=== Task prompt ===
In the listing below, the answer starts at the line that has "camera: 30 degrees left, 25 degrees down" and stops after the line that has "white shoe [255,343,312,403]"; please repeat that part exactly and nothing more.

=== Records shown ===
========================

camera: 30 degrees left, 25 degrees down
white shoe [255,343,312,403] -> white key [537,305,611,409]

========================

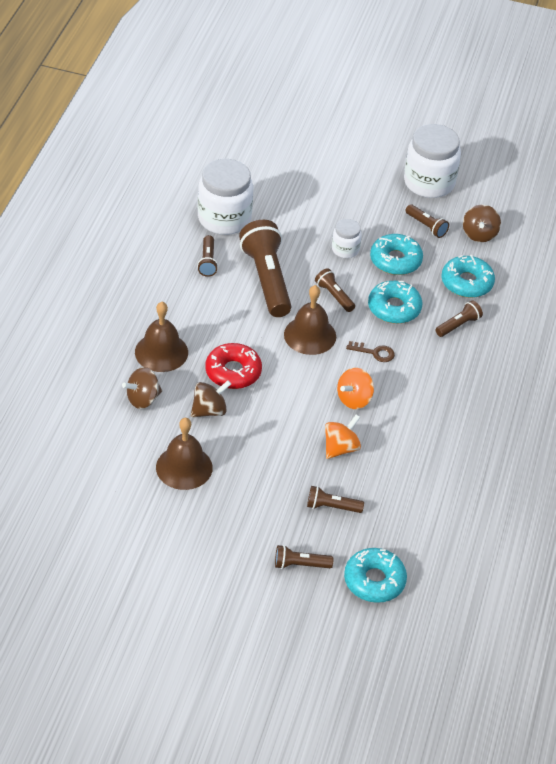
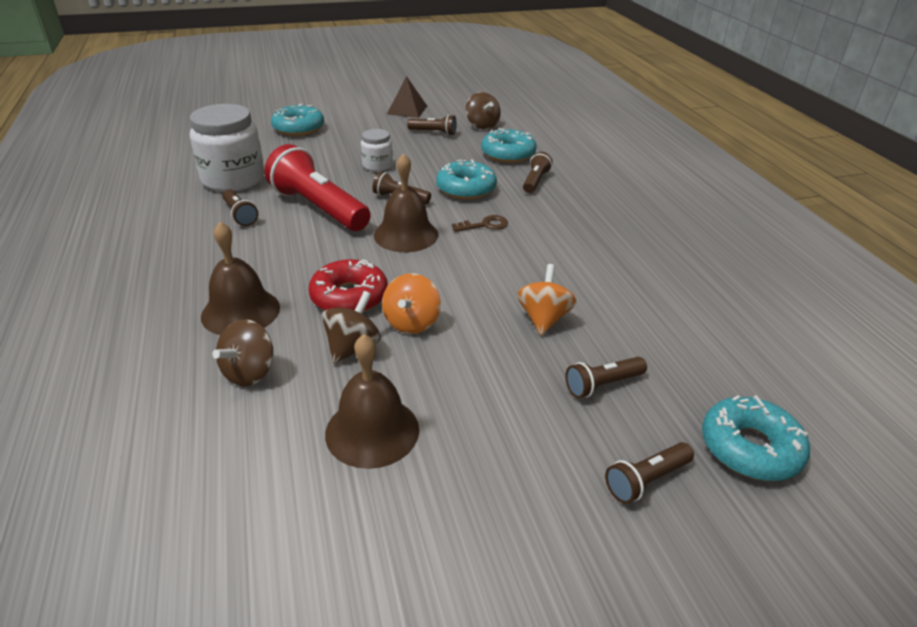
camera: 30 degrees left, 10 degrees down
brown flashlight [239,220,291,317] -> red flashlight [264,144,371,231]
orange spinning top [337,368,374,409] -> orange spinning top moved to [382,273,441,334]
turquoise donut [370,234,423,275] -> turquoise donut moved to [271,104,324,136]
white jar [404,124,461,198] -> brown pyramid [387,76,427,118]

========================

=== Exercise answer ===
camera: 30 degrees left, 25 degrees down
white shoe [255,343,312,403] -> white key [537,305,611,409]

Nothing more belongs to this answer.